## What is being asked
Search the listing below for lines that hold the word "none", and report only how many there are.
- - -
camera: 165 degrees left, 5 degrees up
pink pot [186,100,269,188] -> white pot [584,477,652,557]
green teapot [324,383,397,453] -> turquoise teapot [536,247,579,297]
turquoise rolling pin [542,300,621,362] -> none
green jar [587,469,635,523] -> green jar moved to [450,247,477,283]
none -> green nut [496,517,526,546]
- - -
## Finished exercise
2